• _The problem_
Please print every record below exactly as it appears.

[Scene change data]
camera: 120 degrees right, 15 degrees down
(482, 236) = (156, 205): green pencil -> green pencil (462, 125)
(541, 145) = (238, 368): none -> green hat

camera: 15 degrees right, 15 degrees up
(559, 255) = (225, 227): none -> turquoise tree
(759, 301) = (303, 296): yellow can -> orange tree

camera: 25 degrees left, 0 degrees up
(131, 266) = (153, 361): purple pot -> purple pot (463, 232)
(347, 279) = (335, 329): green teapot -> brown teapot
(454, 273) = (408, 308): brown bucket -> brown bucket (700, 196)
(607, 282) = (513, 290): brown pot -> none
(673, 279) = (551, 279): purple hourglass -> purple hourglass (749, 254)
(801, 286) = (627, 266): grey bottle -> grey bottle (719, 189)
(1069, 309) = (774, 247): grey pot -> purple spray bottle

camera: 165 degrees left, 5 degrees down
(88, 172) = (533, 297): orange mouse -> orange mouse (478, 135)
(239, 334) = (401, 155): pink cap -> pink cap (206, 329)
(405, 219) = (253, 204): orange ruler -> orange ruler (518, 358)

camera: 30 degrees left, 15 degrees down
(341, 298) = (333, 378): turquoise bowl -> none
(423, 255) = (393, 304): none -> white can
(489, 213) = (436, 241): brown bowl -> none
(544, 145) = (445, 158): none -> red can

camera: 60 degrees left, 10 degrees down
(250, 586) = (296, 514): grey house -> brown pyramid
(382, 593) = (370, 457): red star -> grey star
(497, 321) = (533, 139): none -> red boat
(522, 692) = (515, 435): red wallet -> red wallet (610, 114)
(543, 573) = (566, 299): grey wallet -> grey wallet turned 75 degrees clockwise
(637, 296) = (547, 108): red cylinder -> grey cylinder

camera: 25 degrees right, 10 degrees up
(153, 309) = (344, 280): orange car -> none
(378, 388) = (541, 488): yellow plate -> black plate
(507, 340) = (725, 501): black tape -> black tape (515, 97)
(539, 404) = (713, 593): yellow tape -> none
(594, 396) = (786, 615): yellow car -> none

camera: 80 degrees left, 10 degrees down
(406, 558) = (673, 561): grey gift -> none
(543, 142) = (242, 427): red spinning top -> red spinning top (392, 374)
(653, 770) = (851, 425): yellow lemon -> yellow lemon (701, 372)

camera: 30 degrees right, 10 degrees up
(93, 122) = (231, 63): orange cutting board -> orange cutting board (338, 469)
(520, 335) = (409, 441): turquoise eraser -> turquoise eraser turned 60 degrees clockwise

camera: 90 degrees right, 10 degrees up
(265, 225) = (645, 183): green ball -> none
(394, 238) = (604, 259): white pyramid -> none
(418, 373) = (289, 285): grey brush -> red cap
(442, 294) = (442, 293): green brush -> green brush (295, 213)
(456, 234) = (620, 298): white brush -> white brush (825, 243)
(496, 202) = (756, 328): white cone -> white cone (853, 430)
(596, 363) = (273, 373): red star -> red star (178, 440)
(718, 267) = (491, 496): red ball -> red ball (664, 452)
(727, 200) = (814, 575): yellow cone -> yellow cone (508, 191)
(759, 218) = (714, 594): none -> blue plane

• _Answer for this exercise_
camera: 120 degrees right, 15 degrees down
(482, 236) = (156, 205): green pencil -> green pencil (462, 125)
(541, 145) = (238, 368): none -> green hat

camera: 15 degrees right, 15 degrees up
(559, 255) = (225, 227): none -> turquoise tree
(759, 301) = (303, 296): yellow can -> orange tree

camera: 25 degrees left, 0 degrees up
(131, 266) = (153, 361): purple pot -> purple pot (463, 232)
(347, 279) = (335, 329): green teapot -> brown teapot
(454, 273) = (408, 308): brown bucket -> brown bucket (700, 196)
(607, 282) = (513, 290): brown pot -> none
(673, 279) = (551, 279): purple hourglass -> purple hourglass (749, 254)
(801, 286) = (627, 266): grey bottle -> grey bottle (719, 189)
(1069, 309) = (774, 247): grey pot -> purple spray bottle

camera: 165 degrees left, 5 degrees down
(88, 172) = (533, 297): orange mouse -> orange mouse (478, 135)
(239, 334) = (401, 155): pink cap -> pink cap (206, 329)
(405, 219) = (253, 204): orange ruler -> orange ruler (518, 358)

camera: 30 degrees left, 15 degrees down
(341, 298) = (333, 378): turquoise bowl -> none
(423, 255) = (393, 304): none -> white can
(489, 213) = (436, 241): brown bowl -> none
(544, 145) = (445, 158): none -> red can

camera: 60 degrees left, 10 degrees down
(250, 586) = (296, 514): grey house -> brown pyramid
(382, 593) = (370, 457): red star -> grey star
(497, 321) = (533, 139): none -> red boat
(522, 692) = (515, 435): red wallet -> red wallet (610, 114)
(543, 573) = (566, 299): grey wallet -> grey wallet turned 75 degrees clockwise
(637, 296) = (547, 108): red cylinder -> grey cylinder

camera: 25 degrees right, 10 degrees up
(153, 309) = (344, 280): orange car -> none
(378, 388) = (541, 488): yellow plate -> black plate
(507, 340) = (725, 501): black tape -> black tape (515, 97)
(539, 404) = (713, 593): yellow tape -> none
(594, 396) = (786, 615): yellow car -> none

camera: 80 degrees left, 10 degrees down
(406, 558) = (673, 561): grey gift -> none
(543, 142) = (242, 427): red spinning top -> red spinning top (392, 374)
(653, 770) = (851, 425): yellow lemon -> yellow lemon (701, 372)

camera: 30 degrees right, 10 degrees up
(93, 122) = (231, 63): orange cutting board -> orange cutting board (338, 469)
(520, 335) = (409, 441): turquoise eraser -> turquoise eraser turned 60 degrees clockwise

camera: 90 degrees right, 10 degrees up
(265, 225) = (645, 183): green ball -> none
(394, 238) = (604, 259): white pyramid -> none
(418, 373) = (289, 285): grey brush -> red cap
(442, 294) = (442, 293): green brush -> green brush (295, 213)
(456, 234) = (620, 298): white brush -> white brush (825, 243)
(496, 202) = (756, 328): white cone -> white cone (853, 430)
(596, 363) = (273, 373): red star -> red star (178, 440)
(718, 267) = (491, 496): red ball -> red ball (664, 452)
(727, 200) = (814, 575): yellow cone -> yellow cone (508, 191)
(759, 218) = (714, 594): none -> blue plane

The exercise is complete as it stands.